* [PROVIDED DATA]:
---------------

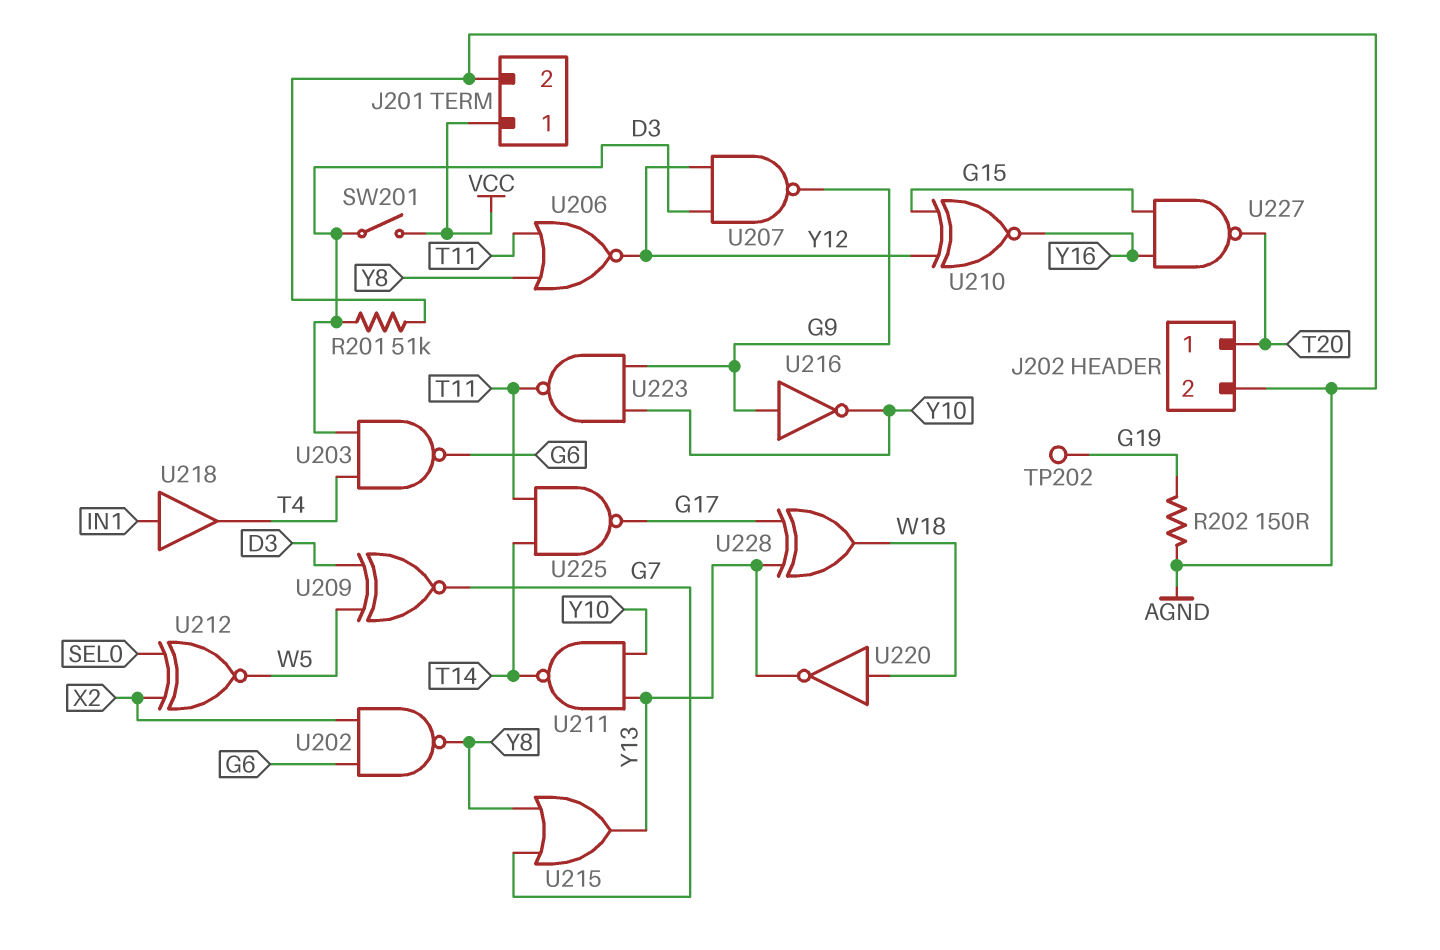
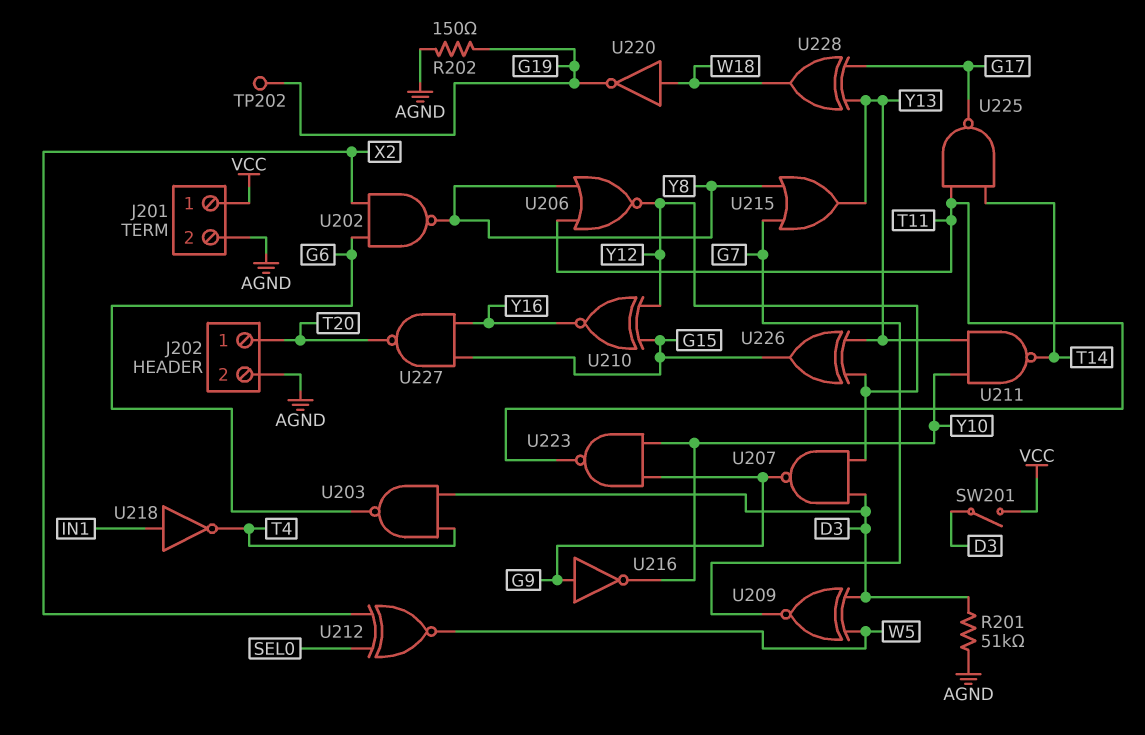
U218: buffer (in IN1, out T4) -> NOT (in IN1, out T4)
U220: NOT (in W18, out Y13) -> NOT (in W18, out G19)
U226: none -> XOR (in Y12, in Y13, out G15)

---------------

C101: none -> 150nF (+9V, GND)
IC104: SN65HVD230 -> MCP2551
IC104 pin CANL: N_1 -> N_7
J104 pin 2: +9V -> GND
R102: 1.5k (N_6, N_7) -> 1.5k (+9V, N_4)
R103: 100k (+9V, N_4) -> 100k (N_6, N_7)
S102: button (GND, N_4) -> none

---------------

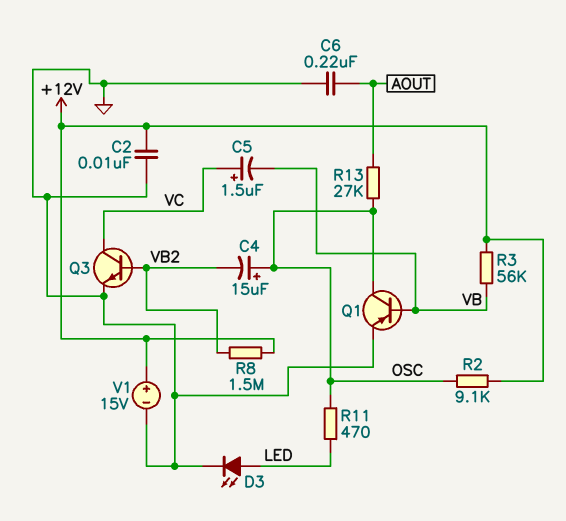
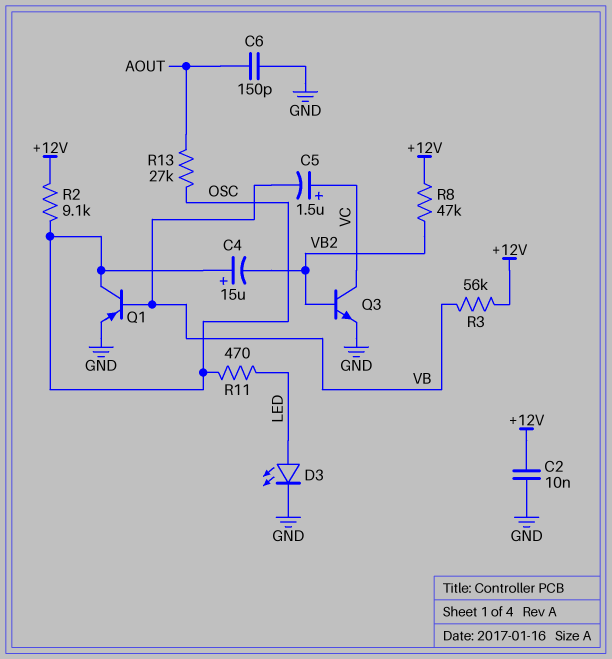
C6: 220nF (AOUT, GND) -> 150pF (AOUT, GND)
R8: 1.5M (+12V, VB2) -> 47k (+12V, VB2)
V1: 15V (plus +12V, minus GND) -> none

---------------

* [WHAT YOU SHOULD DO]: Working from the entries above, find every line in which the word "none" occurs and copy it.

* [TASK ANSWER]:
U226: none -> XOR (in Y12, in Y13, out G15)
C101: none -> 150nF (+9V, GND)
S102: button (GND, N_4) -> none
V1: 15V (plus +12V, minus GND) -> none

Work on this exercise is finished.